TASK REQUIREMENTS
Give back the full data, retyped precisely.

AVAILABLE DATA
********************

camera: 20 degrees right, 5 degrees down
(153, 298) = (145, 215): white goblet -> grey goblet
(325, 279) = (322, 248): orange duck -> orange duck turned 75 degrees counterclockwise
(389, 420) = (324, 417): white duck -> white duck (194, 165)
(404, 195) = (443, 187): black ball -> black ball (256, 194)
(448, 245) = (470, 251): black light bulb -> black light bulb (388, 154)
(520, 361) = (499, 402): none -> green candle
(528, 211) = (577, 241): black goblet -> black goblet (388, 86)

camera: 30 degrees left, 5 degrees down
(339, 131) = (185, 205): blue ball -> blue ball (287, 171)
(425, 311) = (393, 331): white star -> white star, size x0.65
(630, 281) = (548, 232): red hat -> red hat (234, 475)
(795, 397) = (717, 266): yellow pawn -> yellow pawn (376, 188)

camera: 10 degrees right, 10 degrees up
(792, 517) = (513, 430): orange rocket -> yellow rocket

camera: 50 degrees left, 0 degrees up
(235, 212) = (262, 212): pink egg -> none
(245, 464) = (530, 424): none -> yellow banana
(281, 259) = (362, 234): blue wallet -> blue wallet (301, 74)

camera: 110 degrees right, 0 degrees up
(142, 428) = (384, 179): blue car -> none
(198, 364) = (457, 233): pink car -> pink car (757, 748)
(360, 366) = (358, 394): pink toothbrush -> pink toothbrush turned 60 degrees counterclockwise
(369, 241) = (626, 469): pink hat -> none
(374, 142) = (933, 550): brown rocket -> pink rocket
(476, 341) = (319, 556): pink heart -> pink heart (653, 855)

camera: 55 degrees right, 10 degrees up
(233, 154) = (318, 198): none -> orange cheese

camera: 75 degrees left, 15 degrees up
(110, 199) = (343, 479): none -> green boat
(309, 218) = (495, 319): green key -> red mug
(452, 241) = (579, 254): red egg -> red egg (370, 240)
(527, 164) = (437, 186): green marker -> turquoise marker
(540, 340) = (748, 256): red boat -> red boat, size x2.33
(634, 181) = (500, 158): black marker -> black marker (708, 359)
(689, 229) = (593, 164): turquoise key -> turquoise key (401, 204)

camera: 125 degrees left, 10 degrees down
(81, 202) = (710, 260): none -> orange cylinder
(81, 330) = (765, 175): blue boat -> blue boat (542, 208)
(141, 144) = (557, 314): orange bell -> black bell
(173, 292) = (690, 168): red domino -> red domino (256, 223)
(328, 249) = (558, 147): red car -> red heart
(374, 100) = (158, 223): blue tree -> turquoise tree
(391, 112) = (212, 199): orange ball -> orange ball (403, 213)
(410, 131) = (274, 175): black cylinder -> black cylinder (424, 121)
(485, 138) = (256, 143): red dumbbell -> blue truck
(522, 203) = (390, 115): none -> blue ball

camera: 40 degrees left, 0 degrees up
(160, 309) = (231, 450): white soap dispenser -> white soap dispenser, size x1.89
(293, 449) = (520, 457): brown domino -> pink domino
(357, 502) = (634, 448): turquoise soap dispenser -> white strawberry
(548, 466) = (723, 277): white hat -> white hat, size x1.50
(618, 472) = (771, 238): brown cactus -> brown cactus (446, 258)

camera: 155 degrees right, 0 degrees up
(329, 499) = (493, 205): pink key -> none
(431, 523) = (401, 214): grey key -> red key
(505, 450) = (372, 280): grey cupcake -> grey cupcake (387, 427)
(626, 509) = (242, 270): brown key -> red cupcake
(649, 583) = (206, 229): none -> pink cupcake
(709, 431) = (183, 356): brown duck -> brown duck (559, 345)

********************

RESPONSE BELOW
camera: 20 degrees right, 5 degrees down
(153, 298) = (145, 215): white goblet -> grey goblet
(325, 279) = (322, 248): orange duck -> orange duck turned 75 degrees counterclockwise
(389, 420) = (324, 417): white duck -> white duck (194, 165)
(404, 195) = (443, 187): black ball -> black ball (256, 194)
(448, 245) = (470, 251): black light bulb -> black light bulb (388, 154)
(520, 361) = (499, 402): none -> green candle
(528, 211) = (577, 241): black goblet -> black goblet (388, 86)

camera: 30 degrees left, 5 degrees down
(339, 131) = (185, 205): blue ball -> blue ball (287, 171)
(425, 311) = (393, 331): white star -> white star, size x0.65
(630, 281) = (548, 232): red hat -> red hat (234, 475)
(795, 397) = (717, 266): yellow pawn -> yellow pawn (376, 188)

camera: 10 degrees right, 10 degrees up
(792, 517) = (513, 430): orange rocket -> yellow rocket

camera: 50 degrees left, 0 degrees up
(235, 212) = (262, 212): pink egg -> none
(245, 464) = (530, 424): none -> yellow banana
(281, 259) = (362, 234): blue wallet -> blue wallet (301, 74)

camera: 110 degrees right, 0 degrees up
(142, 428) = (384, 179): blue car -> none
(198, 364) = (457, 233): pink car -> pink car (757, 748)
(360, 366) = (358, 394): pink toothbrush -> pink toothbrush turned 60 degrees counterclockwise
(369, 241) = (626, 469): pink hat -> none
(374, 142) = (933, 550): brown rocket -> pink rocket
(476, 341) = (319, 556): pink heart -> pink heart (653, 855)

camera: 55 degrees right, 10 degrees up
(233, 154) = (318, 198): none -> orange cheese

camera: 75 degrees left, 15 degrees up
(110, 199) = (343, 479): none -> green boat
(309, 218) = (495, 319): green key -> red mug
(452, 241) = (579, 254): red egg -> red egg (370, 240)
(527, 164) = (437, 186): green marker -> turquoise marker
(540, 340) = (748, 256): red boat -> red boat, size x2.33
(634, 181) = (500, 158): black marker -> black marker (708, 359)
(689, 229) = (593, 164): turquoise key -> turquoise key (401, 204)

camera: 125 degrees left, 10 degrees down
(81, 202) = (710, 260): none -> orange cylinder
(81, 330) = (765, 175): blue boat -> blue boat (542, 208)
(141, 144) = (557, 314): orange bell -> black bell
(173, 292) = (690, 168): red domino -> red domino (256, 223)
(328, 249) = (558, 147): red car -> red heart
(374, 100) = (158, 223): blue tree -> turquoise tree
(391, 112) = (212, 199): orange ball -> orange ball (403, 213)
(410, 131) = (274, 175): black cylinder -> black cylinder (424, 121)
(485, 138) = (256, 143): red dumbbell -> blue truck
(522, 203) = (390, 115): none -> blue ball

camera: 40 degrees left, 0 degrees up
(160, 309) = (231, 450): white soap dispenser -> white soap dispenser, size x1.89
(293, 449) = (520, 457): brown domino -> pink domino
(357, 502) = (634, 448): turquoise soap dispenser -> white strawberry
(548, 466) = (723, 277): white hat -> white hat, size x1.50
(618, 472) = (771, 238): brown cactus -> brown cactus (446, 258)

camera: 155 degrees right, 0 degrees up
(329, 499) = (493, 205): pink key -> none
(431, 523) = (401, 214): grey key -> red key
(505, 450) = (372, 280): grey cupcake -> grey cupcake (387, 427)
(626, 509) = (242, 270): brown key -> red cupcake
(649, 583) = (206, 229): none -> pink cupcake
(709, 431) = (183, 356): brown duck -> brown duck (559, 345)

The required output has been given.